┌──

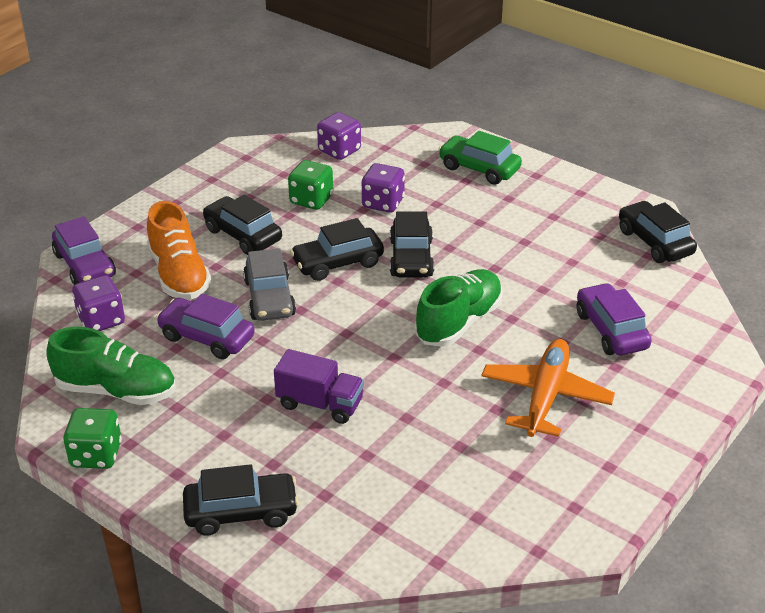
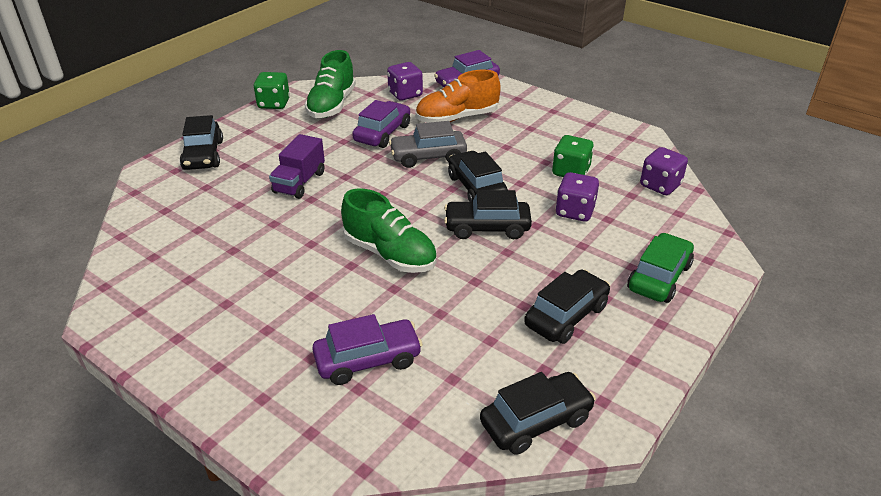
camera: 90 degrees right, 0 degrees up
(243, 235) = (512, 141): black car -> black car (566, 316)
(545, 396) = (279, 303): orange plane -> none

└──
┌──

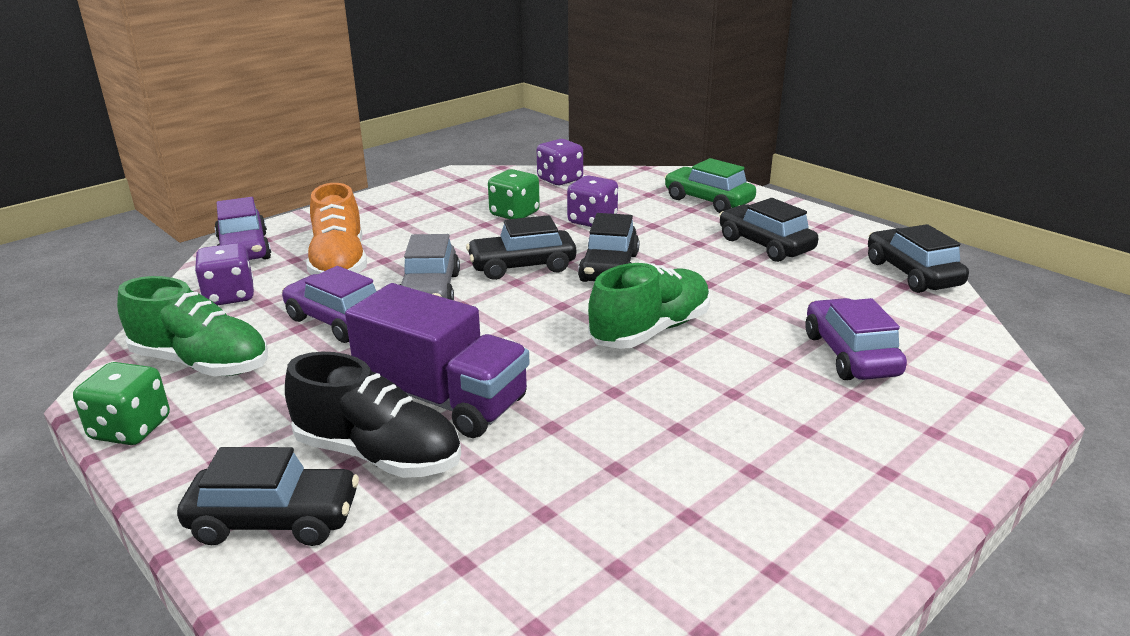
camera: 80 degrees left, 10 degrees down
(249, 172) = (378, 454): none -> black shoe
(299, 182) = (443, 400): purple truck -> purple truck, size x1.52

└──

Problem to solve
From the records above, give again exactly the lines running from the line with "camera: 90 degrees right, 0 degrees up" to the line with "(545, 396) = (279, 303): orange plane -> none", inclusive.

Solution
camera: 90 degrees right, 0 degrees up
(243, 235) = (512, 141): black car -> black car (566, 316)
(545, 396) = (279, 303): orange plane -> none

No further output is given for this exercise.